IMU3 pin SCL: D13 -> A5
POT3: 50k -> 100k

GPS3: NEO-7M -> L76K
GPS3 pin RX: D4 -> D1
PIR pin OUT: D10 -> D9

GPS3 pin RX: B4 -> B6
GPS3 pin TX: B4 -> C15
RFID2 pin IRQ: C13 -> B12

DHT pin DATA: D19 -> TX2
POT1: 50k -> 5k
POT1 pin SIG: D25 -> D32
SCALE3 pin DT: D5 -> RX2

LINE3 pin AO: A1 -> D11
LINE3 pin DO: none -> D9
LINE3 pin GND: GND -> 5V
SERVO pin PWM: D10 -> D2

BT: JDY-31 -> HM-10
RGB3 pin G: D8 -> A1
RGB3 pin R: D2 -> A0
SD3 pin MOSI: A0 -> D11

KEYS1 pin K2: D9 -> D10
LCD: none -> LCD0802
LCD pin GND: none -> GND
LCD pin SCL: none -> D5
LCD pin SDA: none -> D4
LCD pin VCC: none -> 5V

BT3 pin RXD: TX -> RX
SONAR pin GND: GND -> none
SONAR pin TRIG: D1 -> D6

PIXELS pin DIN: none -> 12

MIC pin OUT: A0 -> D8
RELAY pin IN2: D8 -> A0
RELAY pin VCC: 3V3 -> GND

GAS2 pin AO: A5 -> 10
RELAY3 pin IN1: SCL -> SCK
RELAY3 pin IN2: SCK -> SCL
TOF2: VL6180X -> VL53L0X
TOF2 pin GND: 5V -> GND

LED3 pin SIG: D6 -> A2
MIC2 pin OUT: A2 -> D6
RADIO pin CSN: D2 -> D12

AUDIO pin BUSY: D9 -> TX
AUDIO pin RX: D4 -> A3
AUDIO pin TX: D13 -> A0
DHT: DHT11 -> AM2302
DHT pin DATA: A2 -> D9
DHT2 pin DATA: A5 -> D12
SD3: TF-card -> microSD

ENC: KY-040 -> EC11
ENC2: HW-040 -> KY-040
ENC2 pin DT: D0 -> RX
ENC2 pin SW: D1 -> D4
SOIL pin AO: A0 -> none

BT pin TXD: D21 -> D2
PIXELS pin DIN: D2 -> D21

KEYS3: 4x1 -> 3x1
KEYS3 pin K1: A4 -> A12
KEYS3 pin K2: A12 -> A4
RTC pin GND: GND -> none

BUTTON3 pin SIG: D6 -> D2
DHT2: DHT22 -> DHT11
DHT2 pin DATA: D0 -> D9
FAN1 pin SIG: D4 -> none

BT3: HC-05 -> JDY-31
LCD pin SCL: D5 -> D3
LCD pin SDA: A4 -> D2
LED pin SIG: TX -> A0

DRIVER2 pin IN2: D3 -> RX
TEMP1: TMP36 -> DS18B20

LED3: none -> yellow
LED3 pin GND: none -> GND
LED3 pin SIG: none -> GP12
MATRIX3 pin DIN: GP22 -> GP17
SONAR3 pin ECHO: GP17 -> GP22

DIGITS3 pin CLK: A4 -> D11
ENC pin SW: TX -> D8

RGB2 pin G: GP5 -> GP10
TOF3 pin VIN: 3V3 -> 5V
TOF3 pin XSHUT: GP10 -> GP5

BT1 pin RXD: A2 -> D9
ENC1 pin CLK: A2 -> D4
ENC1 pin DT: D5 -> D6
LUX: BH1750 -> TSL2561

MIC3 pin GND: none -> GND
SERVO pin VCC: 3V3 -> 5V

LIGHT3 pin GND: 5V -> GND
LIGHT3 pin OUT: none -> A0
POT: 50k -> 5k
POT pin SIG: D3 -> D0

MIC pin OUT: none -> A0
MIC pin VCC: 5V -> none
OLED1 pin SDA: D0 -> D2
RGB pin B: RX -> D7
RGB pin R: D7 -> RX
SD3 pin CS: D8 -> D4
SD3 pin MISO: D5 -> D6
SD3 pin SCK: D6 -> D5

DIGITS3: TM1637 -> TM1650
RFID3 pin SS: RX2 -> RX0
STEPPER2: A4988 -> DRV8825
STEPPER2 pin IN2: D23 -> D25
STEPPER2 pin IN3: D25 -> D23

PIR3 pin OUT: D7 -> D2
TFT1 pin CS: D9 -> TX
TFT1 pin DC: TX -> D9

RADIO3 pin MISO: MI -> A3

::::::::::

# Required action
Transcribe the listing so that each line matches exactly.

# Written solution
IMU3 pin SCL: D13 -> A5
POT3: 50k -> 100k

GPS3: NEO-7M -> L76K
GPS3 pin RX: D4 -> D1
PIR pin OUT: D10 -> D9

GPS3 pin RX: B4 -> B6
GPS3 pin TX: B4 -> C15
RFID2 pin IRQ: C13 -> B12

DHT pin DATA: D19 -> TX2
POT1: 50k -> 5k
POT1 pin SIG: D25 -> D32
SCALE3 pin DT: D5 -> RX2

LINE3 pin AO: A1 -> D11
LINE3 pin DO: none -> D9
LINE3 pin GND: GND -> 5V
SERVO pin PWM: D10 -> D2

BT: JDY-31 -> HM-10
RGB3 pin G: D8 -> A1
RGB3 pin R: D2 -> A0
SD3 pin MOSI: A0 -> D11

KEYS1 pin K2: D9 -> D10
LCD: none -> LCD0802
LCD pin GND: none -> GND
LCD pin SCL: none -> D5
LCD pin SDA: none -> D4
LCD pin VCC: none -> 5V

BT3 pin RXD: TX -> RX
SONAR pin GND: GND -> none
SONAR pin TRIG: D1 -> D6

PIXELS pin DIN: none -> 12

MIC pin OUT: A0 -> D8
RELAY pin IN2: D8 -> A0
RELAY pin VCC: 3V3 -> GND

GAS2 pin AO: A5 -> 10
RELAY3 pin IN1: SCL -> SCK
RELAY3 pin IN2: SCK -> SCL
TOF2: VL6180X -> VL53L0X
TOF2 pin GND: 5V -> GND

LED3 pin SIG: D6 -> A2
MIC2 pin OUT: A2 -> D6
RADIO pin CSN: D2 -> D12

AUDIO pin BUSY: D9 -> TX
AUDIO pin RX: D4 -> A3
AUDIO pin TX: D13 -> A0
DHT: DHT11 -> AM2302
DHT pin DATA: A2 -> D9
DHT2 pin DATA: A5 -> D12
SD3: TF-card -> microSD

ENC: KY-040 -> EC11
ENC2: HW-040 -> KY-040
ENC2 pin DT: D0 -> RX
ENC2 pin SW: D1 -> D4
SOIL pin AO: A0 -> none

BT pin TXD: D21 -> D2
PIXELS pin DIN: D2 -> D21

KEYS3: 4x1 -> 3x1
KEYS3 pin K1: A4 -> A12
KEYS3 pin K2: A12 -> A4
RTC pin GND: GND -> none

BUTTON3 pin SIG: D6 -> D2
DHT2: DHT22 -> DHT11
DHT2 pin DATA: D0 -> D9
FAN1 pin SIG: D4 -> none

BT3: HC-05 -> JDY-31
LCD pin SCL: D5 -> D3
LCD pin SDA: A4 -> D2
LED pin SIG: TX -> A0

DRIVER2 pin IN2: D3 -> RX
TEMP1: TMP36 -> DS18B20

LED3: none -> yellow
LED3 pin GND: none -> GND
LED3 pin SIG: none -> GP12
MATRIX3 pin DIN: GP22 -> GP17
SONAR3 pin ECHO: GP17 -> GP22

DIGITS3 pin CLK: A4 -> D11
ENC pin SW: TX -> D8

RGB2 pin G: GP5 -> GP10
TOF3 pin VIN: 3V3 -> 5V
TOF3 pin XSHUT: GP10 -> GP5

BT1 pin RXD: A2 -> D9
ENC1 pin CLK: A2 -> D4
ENC1 pin DT: D5 -> D6
LUX: BH1750 -> TSL2561

MIC3 pin GND: none -> GND
SERVO pin VCC: 3V3 -> 5V

LIGHT3 pin GND: 5V -> GND
LIGHT3 pin OUT: none -> A0
POT: 50k -> 5k
POT pin SIG: D3 -> D0

MIC pin OUT: none -> A0
MIC pin VCC: 5V -> none
OLED1 pin SDA: D0 -> D2
RGB pin B: RX -> D7
RGB pin R: D7 -> RX
SD3 pin CS: D8 -> D4
SD3 pin MISO: D5 -> D6
SD3 pin SCK: D6 -> D5

DIGITS3: TM1637 -> TM1650
RFID3 pin SS: RX2 -> RX0
STEPPER2: A4988 -> DRV8825
STEPPER2 pin IN2: D23 -> D25
STEPPER2 pin IN3: D25 -> D23

PIR3 pin OUT: D7 -> D2
TFT1 pin CS: D9 -> TX
TFT1 pin DC: TX -> D9

RADIO3 pin MISO: MI -> A3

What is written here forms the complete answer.